**YOUR INSTRUCTIONS:** Transcribe exactly the lines below that begin at the line with "turquoise stacking toy: 9 -> 11" and stop after the line with "grey spinning top: 3 -> 0", leaving out every picture.
── PROVIDED MATERIAL ──
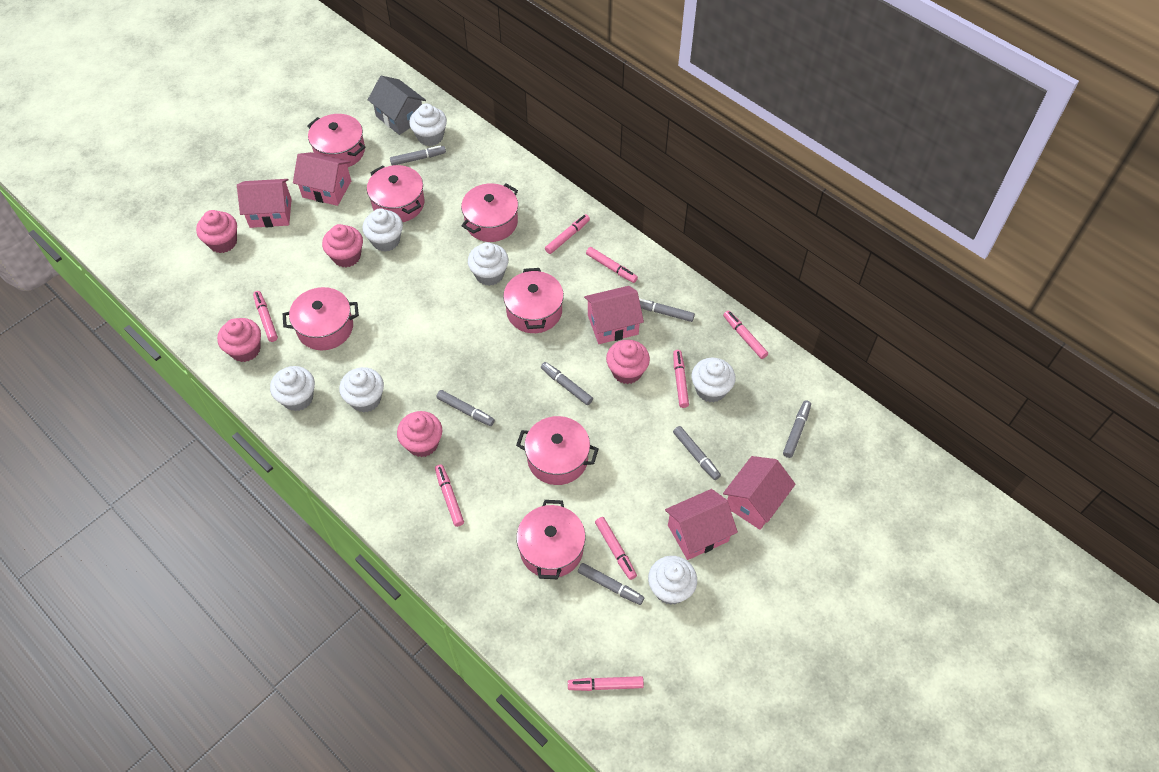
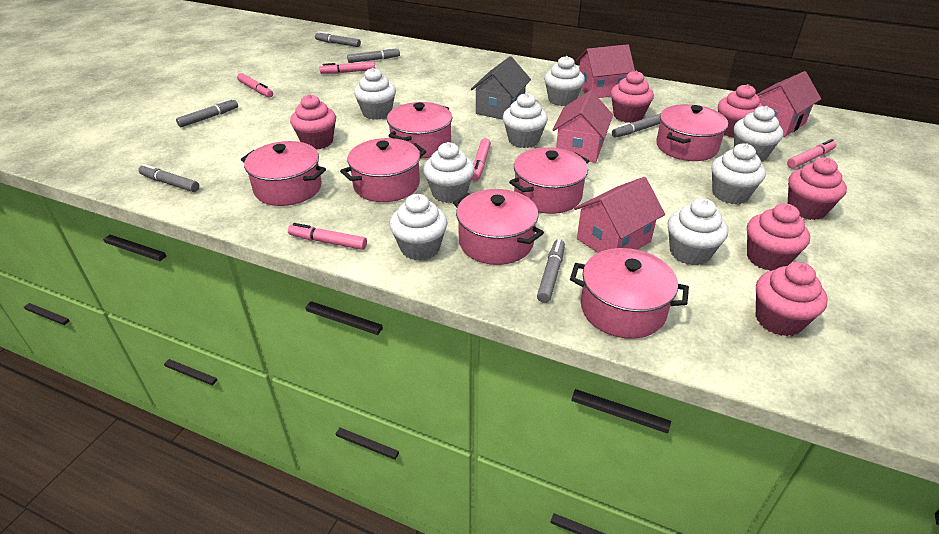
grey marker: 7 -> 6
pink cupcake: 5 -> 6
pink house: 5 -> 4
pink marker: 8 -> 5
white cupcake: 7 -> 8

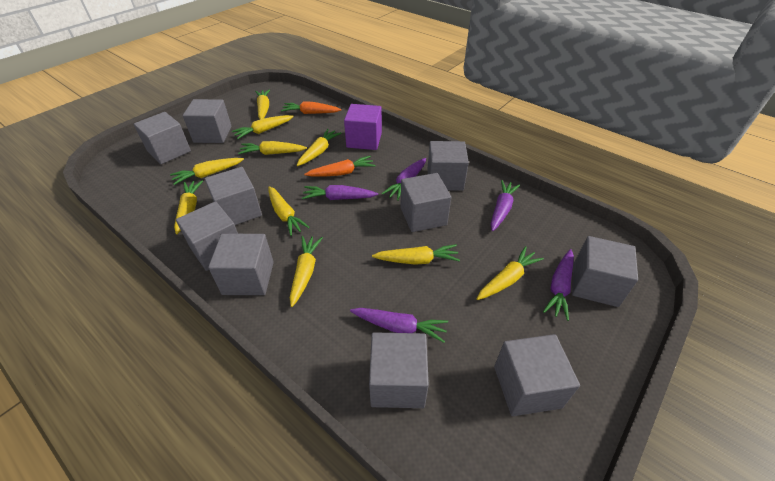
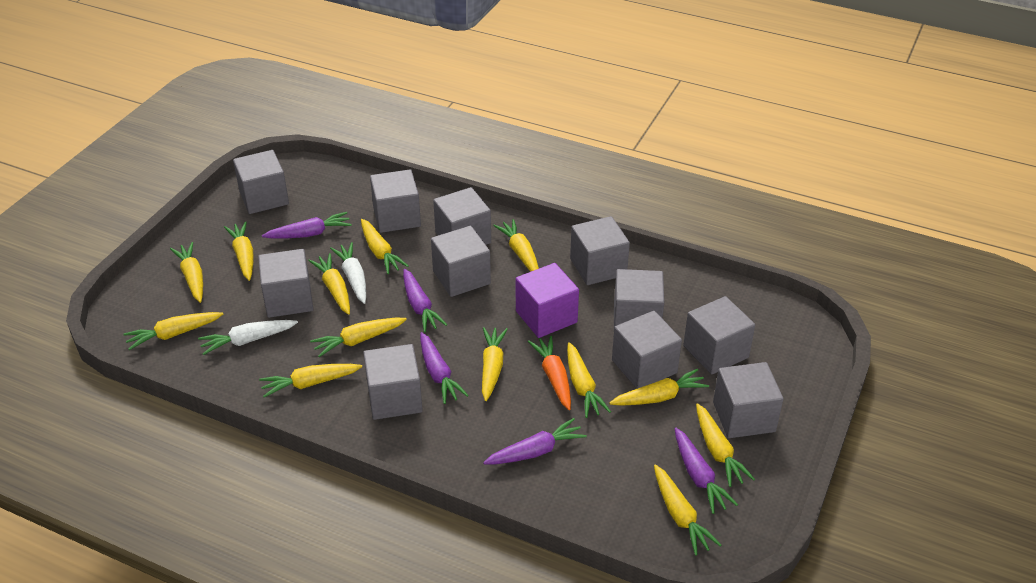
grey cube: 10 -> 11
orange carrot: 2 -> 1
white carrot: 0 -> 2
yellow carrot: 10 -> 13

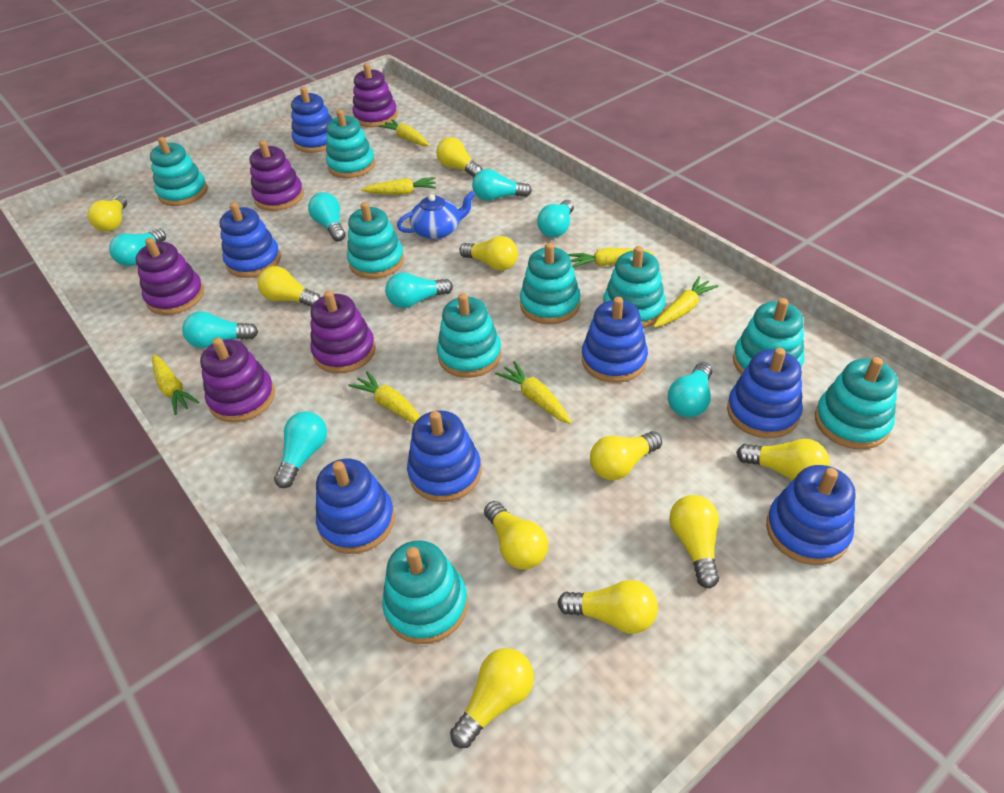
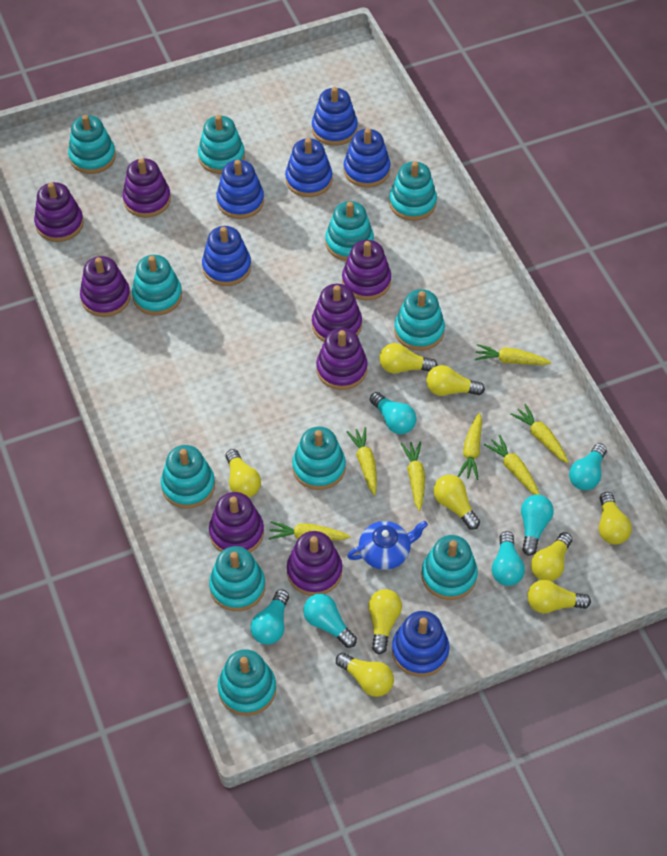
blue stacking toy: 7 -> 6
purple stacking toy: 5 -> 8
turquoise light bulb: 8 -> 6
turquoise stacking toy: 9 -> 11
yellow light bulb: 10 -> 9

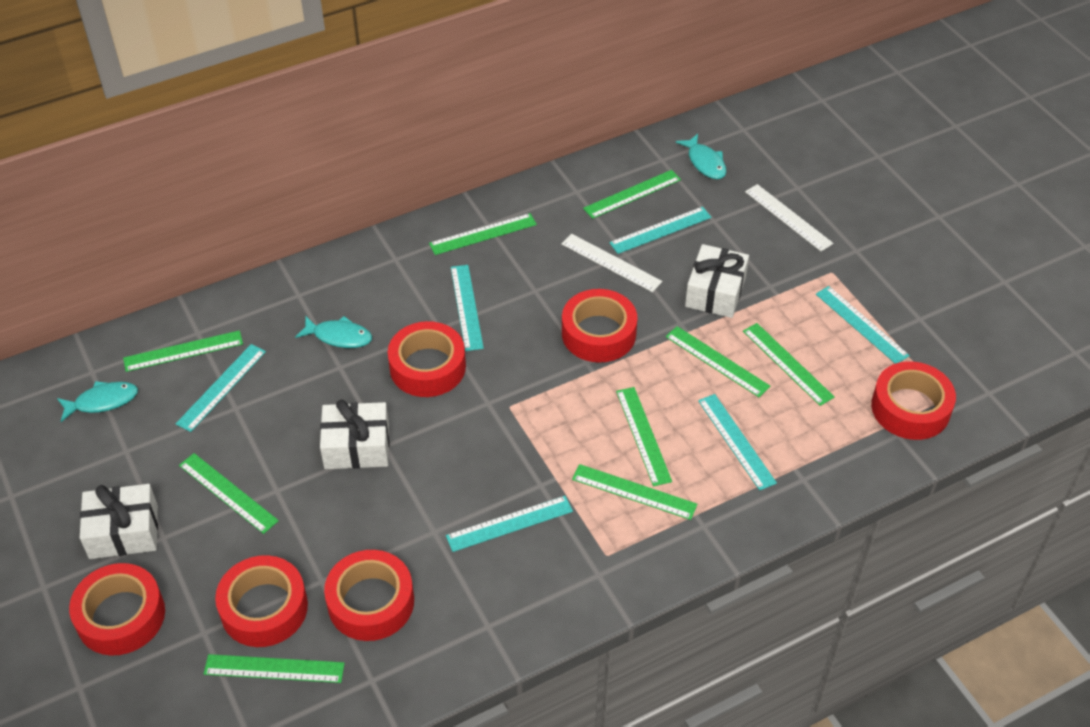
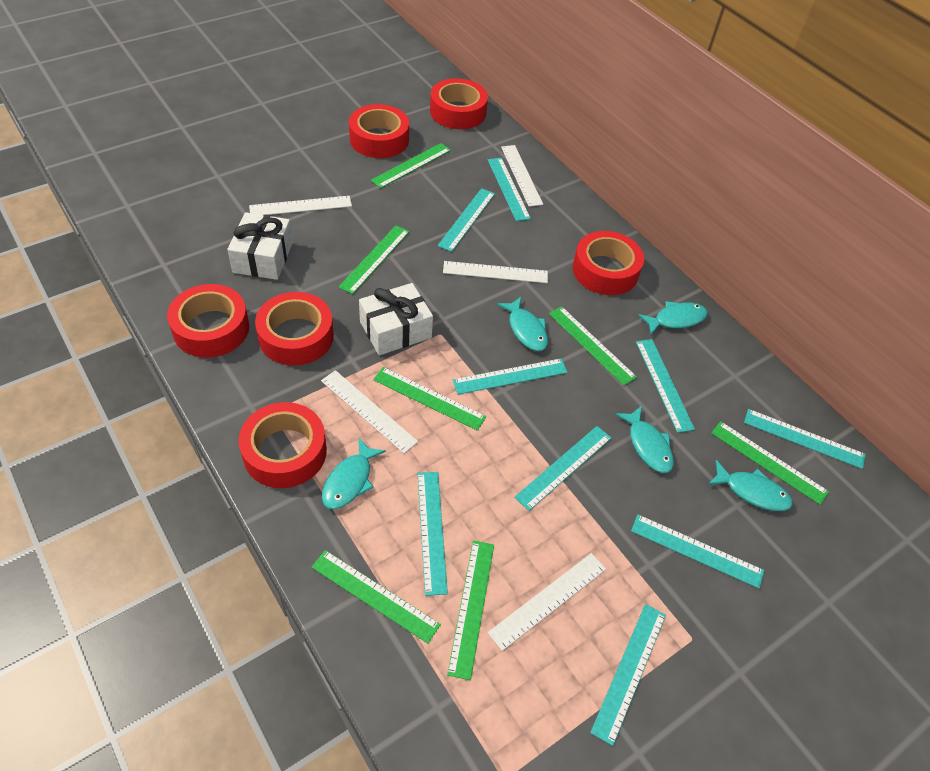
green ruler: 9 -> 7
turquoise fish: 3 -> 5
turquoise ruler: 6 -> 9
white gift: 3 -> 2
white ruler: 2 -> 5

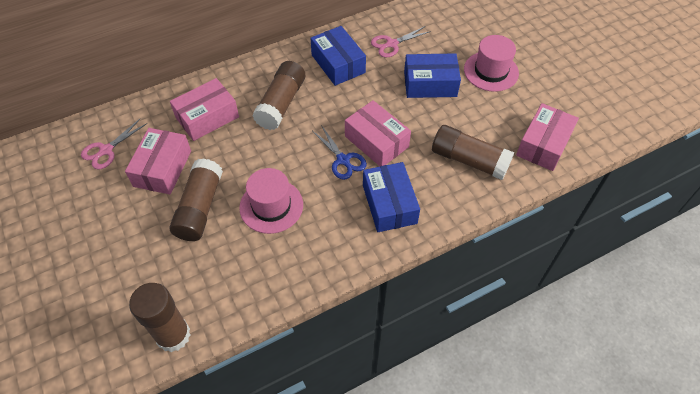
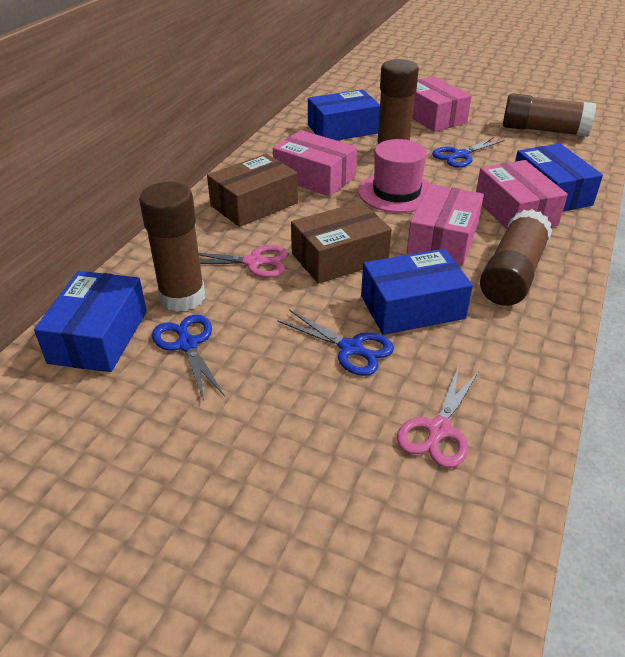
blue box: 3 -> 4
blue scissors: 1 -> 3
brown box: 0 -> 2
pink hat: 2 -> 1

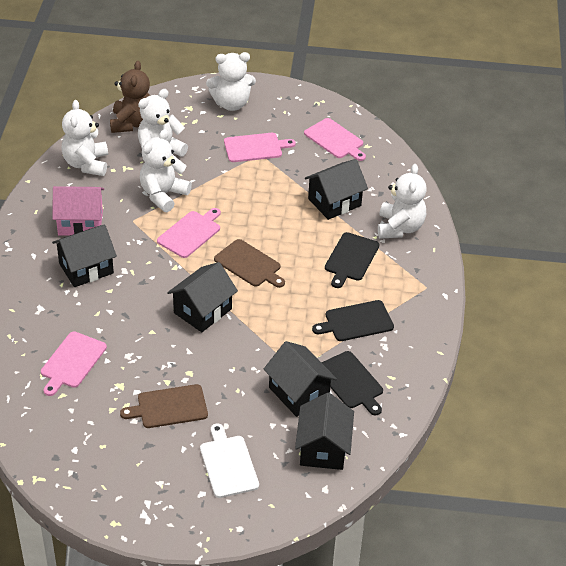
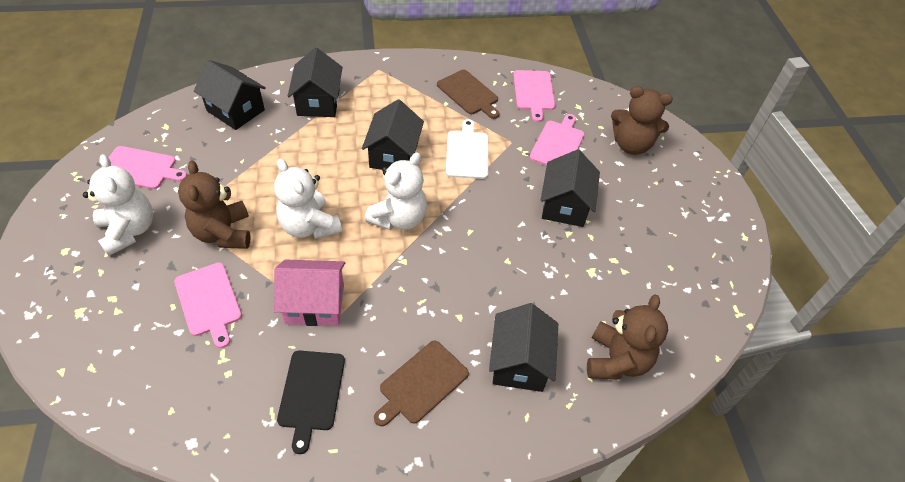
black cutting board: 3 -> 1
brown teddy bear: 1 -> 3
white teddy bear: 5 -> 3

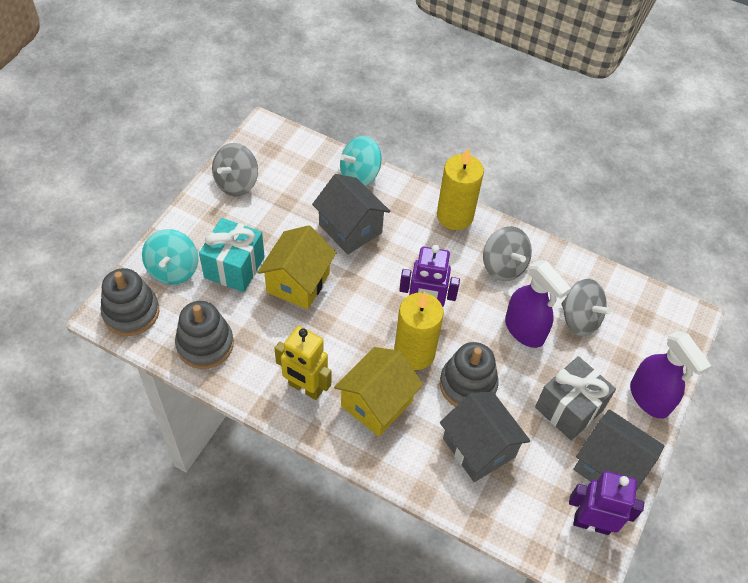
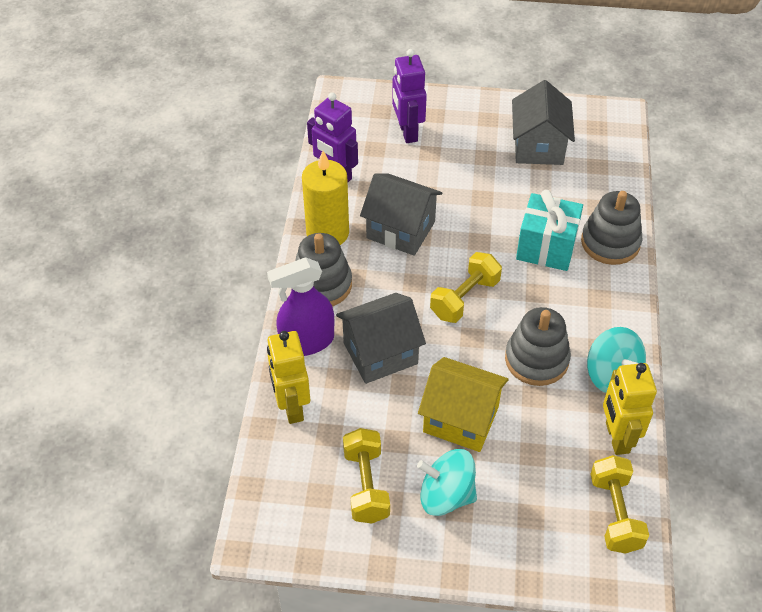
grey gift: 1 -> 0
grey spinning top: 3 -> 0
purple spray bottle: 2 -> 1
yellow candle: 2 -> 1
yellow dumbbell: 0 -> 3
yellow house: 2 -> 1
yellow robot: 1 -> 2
───
**SOLUTION TO THE PROBLEM:**
turquoise stacking toy: 9 -> 11
yellow light bulb: 10 -> 9

green ruler: 9 -> 7
turquoise fish: 3 -> 5
turquoise ruler: 6 -> 9
white gift: 3 -> 2
white ruler: 2 -> 5

blue box: 3 -> 4
blue scissors: 1 -> 3
brown box: 0 -> 2
pink hat: 2 -> 1

black cutting board: 3 -> 1
brown teddy bear: 1 -> 3
white teddy bear: 5 -> 3

grey gift: 1 -> 0
grey spinning top: 3 -> 0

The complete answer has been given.